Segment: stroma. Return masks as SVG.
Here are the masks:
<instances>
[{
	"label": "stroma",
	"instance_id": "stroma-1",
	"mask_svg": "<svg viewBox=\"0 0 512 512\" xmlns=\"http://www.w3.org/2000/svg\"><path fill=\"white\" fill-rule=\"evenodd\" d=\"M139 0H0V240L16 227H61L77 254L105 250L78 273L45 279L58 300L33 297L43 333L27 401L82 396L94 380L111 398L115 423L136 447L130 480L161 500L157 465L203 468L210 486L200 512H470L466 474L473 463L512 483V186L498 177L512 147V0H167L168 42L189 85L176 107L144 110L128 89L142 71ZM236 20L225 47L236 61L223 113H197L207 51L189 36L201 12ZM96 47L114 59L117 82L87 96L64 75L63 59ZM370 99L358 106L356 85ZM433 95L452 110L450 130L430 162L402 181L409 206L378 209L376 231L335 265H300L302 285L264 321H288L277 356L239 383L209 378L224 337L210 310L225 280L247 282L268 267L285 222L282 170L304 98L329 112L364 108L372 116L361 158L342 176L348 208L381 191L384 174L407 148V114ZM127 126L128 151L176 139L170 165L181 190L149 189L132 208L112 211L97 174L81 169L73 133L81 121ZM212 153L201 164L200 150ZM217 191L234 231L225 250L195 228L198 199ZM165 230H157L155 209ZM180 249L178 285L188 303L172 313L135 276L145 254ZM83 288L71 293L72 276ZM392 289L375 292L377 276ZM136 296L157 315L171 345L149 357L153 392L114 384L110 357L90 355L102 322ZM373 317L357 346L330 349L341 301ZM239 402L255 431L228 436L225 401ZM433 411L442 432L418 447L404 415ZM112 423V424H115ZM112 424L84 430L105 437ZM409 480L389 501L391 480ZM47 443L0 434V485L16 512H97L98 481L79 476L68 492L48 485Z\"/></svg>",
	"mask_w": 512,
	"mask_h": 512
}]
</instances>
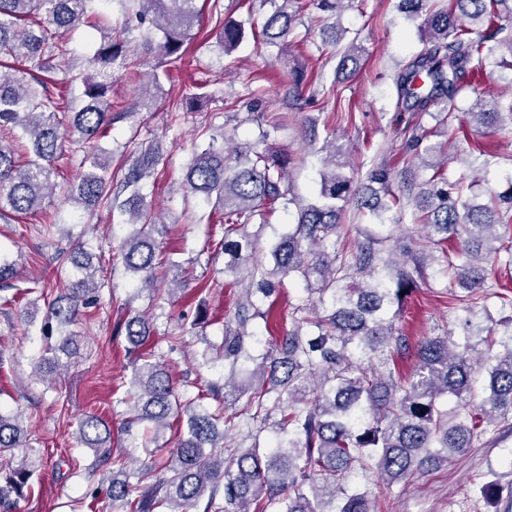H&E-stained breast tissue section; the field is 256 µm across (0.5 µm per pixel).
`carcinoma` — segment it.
I'll return each mask as SVG.
<instances>
[{"label":"carcinoma","mask_w":512,"mask_h":512,"mask_svg":"<svg viewBox=\"0 0 512 512\" xmlns=\"http://www.w3.org/2000/svg\"><path fill=\"white\" fill-rule=\"evenodd\" d=\"M94 0H0V129L18 134L29 143L19 154L0 143V219L43 214L44 223L55 225L43 212L45 200L56 189V162L62 151L61 132L73 142L100 141L112 126V80L120 72L139 83L140 64L127 58L122 41L106 32L83 65L75 62L69 48L70 34L89 23ZM127 17L146 26L148 51L166 60L167 69L151 70L154 82L169 77V70L184 64L185 44L200 25L198 0H117ZM219 47L232 51L245 38L238 24L224 21L221 0H206ZM505 0H448L429 7L423 21L422 51L398 73V104L432 114L437 125L447 127L460 110L459 94L486 69L498 52L512 57V35L505 30L498 6ZM293 0H281L266 19L256 38L274 47H288L297 14L288 10ZM484 27L470 37L464 21ZM334 32L332 45L336 73L353 74L363 48L356 42L341 45ZM80 89L75 95L73 90ZM206 85L181 100L170 111L172 123L182 120L180 109H190L210 97ZM467 123L486 128L512 126V98H475ZM208 140L195 146L182 182L183 200L200 196L212 204L224 224V238L217 247L224 252V272L234 276L222 287H241L236 304L238 328L227 330L224 341L209 345L201 365L225 361L231 374L247 372L237 385L235 400L245 399L234 413L266 424L273 415L269 447L252 445L228 451L219 424L224 416V386L215 383L194 393L191 383H176L156 361L154 317L146 313L117 322L133 354L134 393L127 404V433L138 440L134 427L144 425L153 433L142 449L149 457L133 473L136 483L102 474L101 486L112 502L125 503L127 512H190L201 498L213 502L222 496L217 512H371L367 492L346 486L354 473L370 472L391 485L448 462L482 435L504 424L512 425V297L491 291L490 275L503 262L512 264V239L500 235L503 216L512 214V178L507 188L477 204L456 183L448 182V143L423 144L432 130L412 128L405 148L420 158V168L432 174L411 201L418 220L428 229L433 251L421 259L399 243L384 250L392 236L366 241L352 248L343 219L348 210L369 214L385 226L389 206L382 196L391 195L390 172L372 165L368 179L378 184L362 186L345 173L353 164L333 142L319 170L316 197L303 203L291 193L288 167L291 155L260 149L251 142L227 146L224 135L198 130ZM158 156L144 150L124 173L112 170V152L99 145L83 151L77 182L67 188L66 198L86 210L119 211L136 230L120 245L124 268L138 277L137 290L152 292L155 304L164 299L156 283L181 265L163 257L158 235L167 228L157 223L155 207L143 193L155 173ZM280 202L297 209L292 232L271 247L273 266L254 257L255 242L243 229L265 209ZM507 259L501 260V253ZM60 269L53 282L34 279L24 287L11 284L16 269L0 263V287L12 289L0 295V309L7 311L23 300L32 306L44 301L40 333L46 348L33 360V376L46 381L44 369L64 371L81 356L79 337L67 330L100 301L107 286V270L93 263V253L80 240L60 253ZM445 272L450 291L459 302L458 325L465 342L453 333L426 337L410 349L396 328L401 311L418 289V281L432 265ZM298 277L306 298L292 306V330L281 337L275 350L261 358L246 347V310L271 298L275 282ZM35 299H29V296ZM482 315L489 325L482 338L486 349L475 352L470 338L480 335L474 317ZM414 352V366L402 371L396 356ZM486 378L481 402L454 411L442 408L441 400L454 396L463 401L471 393L475 375ZM215 404L208 405L204 400ZM176 428L173 443H159V435ZM81 442L95 449L88 467L94 474L107 463L122 468L126 457L114 455L107 442L110 429L101 419L89 416L79 422ZM156 447H150V443ZM24 455L14 461L15 451ZM10 467L0 480V512H12V500L23 495L30 479L43 466V458L28 447L20 413L0 411V466Z\"/></svg>","instance_id":"carcinoma-1"}]
</instances>
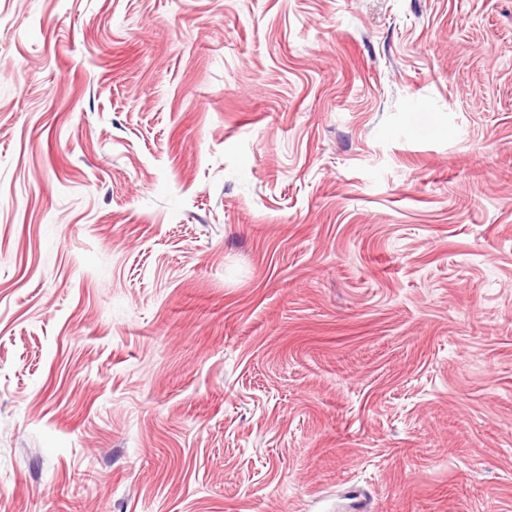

**CHALLENGE**
In the entries above, find every line holding the word "stroma" and copy it out.

**ANSWER IN FULL**
Segment: stroma. Return masks as SVG.
	"label": "stroma",
	"instance_id": "stroma-1",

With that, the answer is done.